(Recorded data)
• • • • • • •
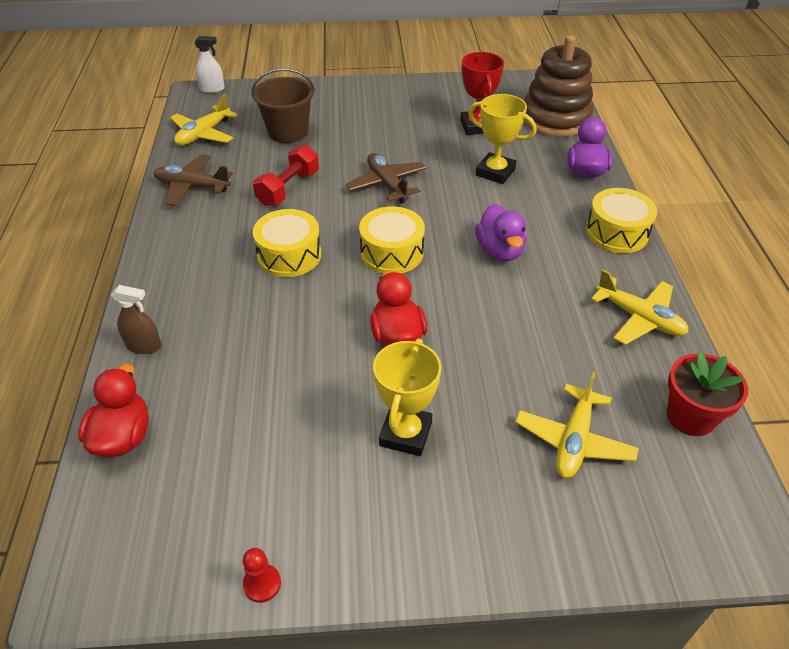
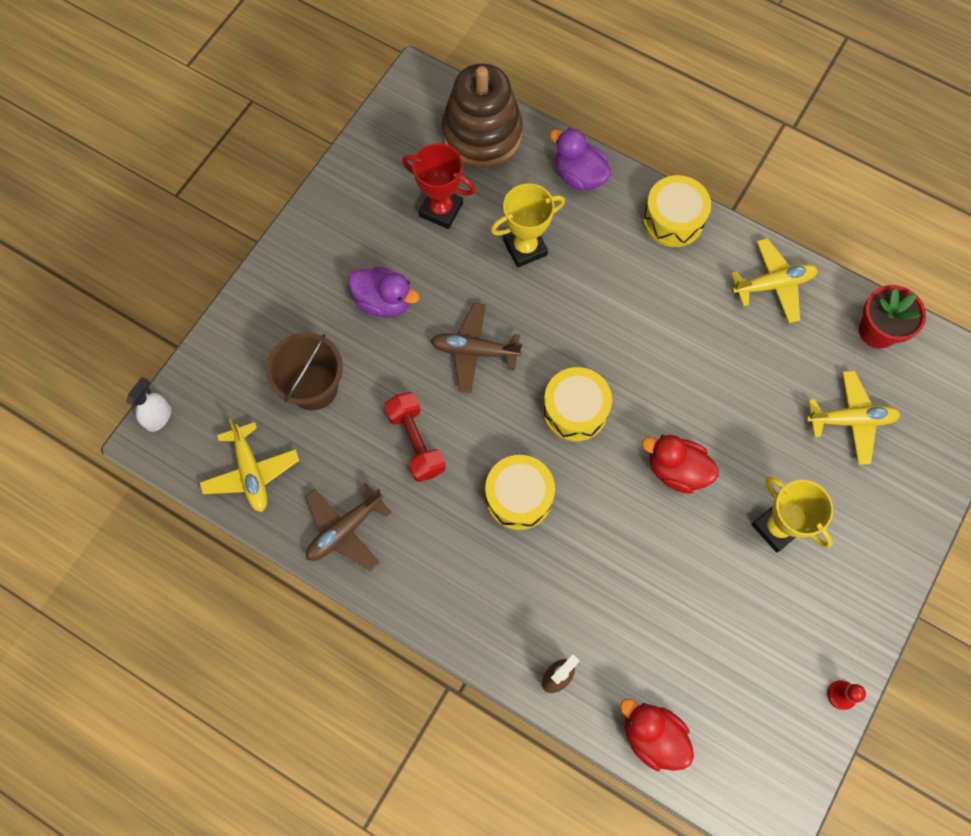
camera: 55 degrees left, 25 degrees up
(500, 251) = (633, 324): purple duck -> purple duck (384, 301)
(574, 440) = (850, 420): yellow plane -> yellow plane turned 60 degrees counterclockwise

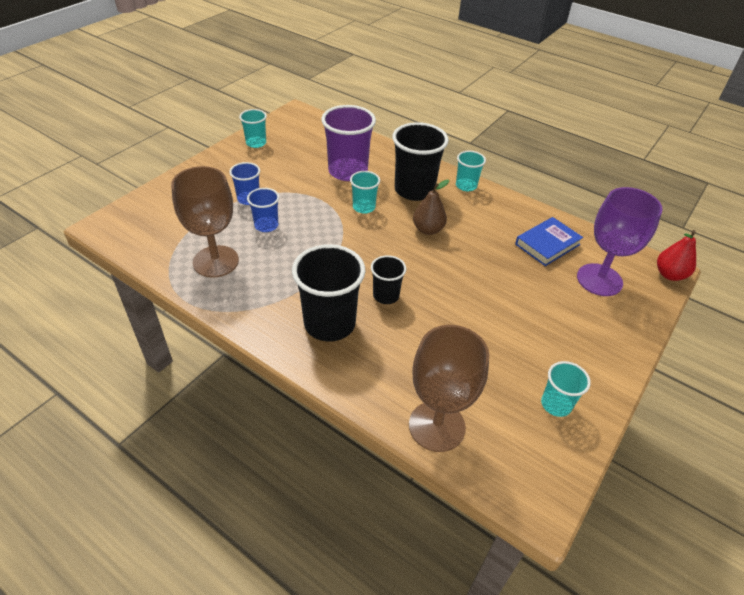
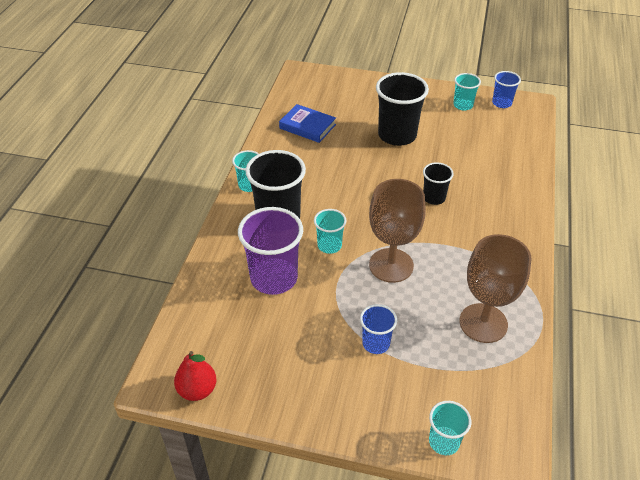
camera: 110 degrees left, 0 degrees up
(256, 143) = (260, 392): turquoise cup -> turquoise cup (444, 442)
(266, 225) = (407, 308): blue cup -> blue cup (501, 103)
(329, 323) = (488, 219): black cup -> black cup (397, 135)
(428, 230) = (334, 194): brown pear -> none
(437, 426) = (522, 147): brown goblet -> brown goblet (391, 265)
(599, 280) = (332, 99): purple goblet -> none
(669, 274) = (303, 70): red pear -> red pear (197, 390)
• • • • • • •
Restate word for word the lines running from the line that holds "(599, 280) = (332, 99): purple goblet -> none" to the final line of the entries.

• _RESPONSE TO THIS EXERCISE_:
(599, 280) = (332, 99): purple goblet -> none
(669, 274) = (303, 70): red pear -> red pear (197, 390)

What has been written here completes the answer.